• _EXERCISE AIM_:
Among the entries below, take the line with "RGB2 pin B: D2 -> D4" and the line with "STEPPER1: ULN2003 -> A4988", and output them and every line between them exactly, with nothing else.

• _PROVIDED DATA_:
^^^^^^^^^^^^^^^^

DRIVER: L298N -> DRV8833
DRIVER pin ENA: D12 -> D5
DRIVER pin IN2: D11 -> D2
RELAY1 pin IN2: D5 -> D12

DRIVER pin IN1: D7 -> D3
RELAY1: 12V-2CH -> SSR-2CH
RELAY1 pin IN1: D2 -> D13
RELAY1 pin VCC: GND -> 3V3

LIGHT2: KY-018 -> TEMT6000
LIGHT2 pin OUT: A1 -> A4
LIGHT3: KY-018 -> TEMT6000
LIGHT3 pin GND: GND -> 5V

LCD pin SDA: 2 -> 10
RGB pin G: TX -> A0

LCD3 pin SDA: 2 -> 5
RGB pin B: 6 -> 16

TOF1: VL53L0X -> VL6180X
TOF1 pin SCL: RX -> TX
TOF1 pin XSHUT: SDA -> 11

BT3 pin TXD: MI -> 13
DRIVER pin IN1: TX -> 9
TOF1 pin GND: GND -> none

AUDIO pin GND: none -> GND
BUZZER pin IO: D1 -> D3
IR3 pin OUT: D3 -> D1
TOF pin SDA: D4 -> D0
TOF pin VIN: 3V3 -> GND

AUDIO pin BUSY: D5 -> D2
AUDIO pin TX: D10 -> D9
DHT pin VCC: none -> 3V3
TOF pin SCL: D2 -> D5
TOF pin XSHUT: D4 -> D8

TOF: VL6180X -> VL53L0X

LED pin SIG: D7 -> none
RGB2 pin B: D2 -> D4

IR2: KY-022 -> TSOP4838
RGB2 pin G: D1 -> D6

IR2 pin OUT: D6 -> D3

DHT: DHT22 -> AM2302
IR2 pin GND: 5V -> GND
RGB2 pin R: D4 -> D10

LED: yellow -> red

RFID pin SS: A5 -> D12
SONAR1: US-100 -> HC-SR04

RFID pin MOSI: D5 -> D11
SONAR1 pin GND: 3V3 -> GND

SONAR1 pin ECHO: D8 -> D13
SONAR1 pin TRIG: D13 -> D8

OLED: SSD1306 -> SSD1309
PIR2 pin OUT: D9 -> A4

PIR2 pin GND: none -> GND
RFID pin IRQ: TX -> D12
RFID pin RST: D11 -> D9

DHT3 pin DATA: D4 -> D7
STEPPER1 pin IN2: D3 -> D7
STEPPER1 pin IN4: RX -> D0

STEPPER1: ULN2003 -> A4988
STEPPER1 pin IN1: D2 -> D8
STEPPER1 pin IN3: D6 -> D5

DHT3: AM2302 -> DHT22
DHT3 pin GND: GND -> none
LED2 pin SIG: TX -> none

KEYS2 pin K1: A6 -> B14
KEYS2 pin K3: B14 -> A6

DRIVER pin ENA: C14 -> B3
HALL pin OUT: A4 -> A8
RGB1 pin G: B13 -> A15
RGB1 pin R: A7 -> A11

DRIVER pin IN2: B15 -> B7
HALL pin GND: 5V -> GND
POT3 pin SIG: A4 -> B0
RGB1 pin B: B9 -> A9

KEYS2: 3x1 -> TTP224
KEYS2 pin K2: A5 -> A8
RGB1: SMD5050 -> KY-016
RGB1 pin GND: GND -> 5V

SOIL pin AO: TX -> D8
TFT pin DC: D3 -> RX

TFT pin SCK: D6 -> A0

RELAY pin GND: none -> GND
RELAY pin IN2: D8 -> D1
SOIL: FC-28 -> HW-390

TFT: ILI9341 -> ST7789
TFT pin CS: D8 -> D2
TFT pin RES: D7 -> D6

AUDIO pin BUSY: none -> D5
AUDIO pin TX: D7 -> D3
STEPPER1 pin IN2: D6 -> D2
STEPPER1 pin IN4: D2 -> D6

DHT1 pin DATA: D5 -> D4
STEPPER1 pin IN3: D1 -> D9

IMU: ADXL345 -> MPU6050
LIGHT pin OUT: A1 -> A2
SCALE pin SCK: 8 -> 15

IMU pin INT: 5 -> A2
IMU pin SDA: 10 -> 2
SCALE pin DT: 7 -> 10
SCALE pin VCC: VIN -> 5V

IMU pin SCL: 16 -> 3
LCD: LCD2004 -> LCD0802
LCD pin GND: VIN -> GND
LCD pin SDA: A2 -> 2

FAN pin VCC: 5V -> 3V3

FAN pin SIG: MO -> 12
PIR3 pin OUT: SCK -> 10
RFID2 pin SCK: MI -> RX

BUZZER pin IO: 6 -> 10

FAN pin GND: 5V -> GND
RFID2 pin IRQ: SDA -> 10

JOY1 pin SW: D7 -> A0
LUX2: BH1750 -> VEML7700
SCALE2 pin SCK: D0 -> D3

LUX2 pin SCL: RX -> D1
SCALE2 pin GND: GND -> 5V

^^^^^^^^^^^^^^^^

• _RESULT_:
RGB2 pin B: D2 -> D4

IR2: KY-022 -> TSOP4838
RGB2 pin G: D1 -> D6

IR2 pin OUT: D6 -> D3

DHT: DHT22 -> AM2302
IR2 pin GND: 5V -> GND
RGB2 pin R: D4 -> D10

LED: yellow -> red

RFID pin SS: A5 -> D12
SONAR1: US-100 -> HC-SR04

RFID pin MOSI: D5 -> D11
SONAR1 pin GND: 3V3 -> GND

SONAR1 pin ECHO: D8 -> D13
SONAR1 pin TRIG: D13 -> D8

OLED: SSD1306 -> SSD1309
PIR2 pin OUT: D9 -> A4

PIR2 pin GND: none -> GND
RFID pin IRQ: TX -> D12
RFID pin RST: D11 -> D9

DHT3 pin DATA: D4 -> D7
STEPPER1 pin IN2: D3 -> D7
STEPPER1 pin IN4: RX -> D0

STEPPER1: ULN2003 -> A4988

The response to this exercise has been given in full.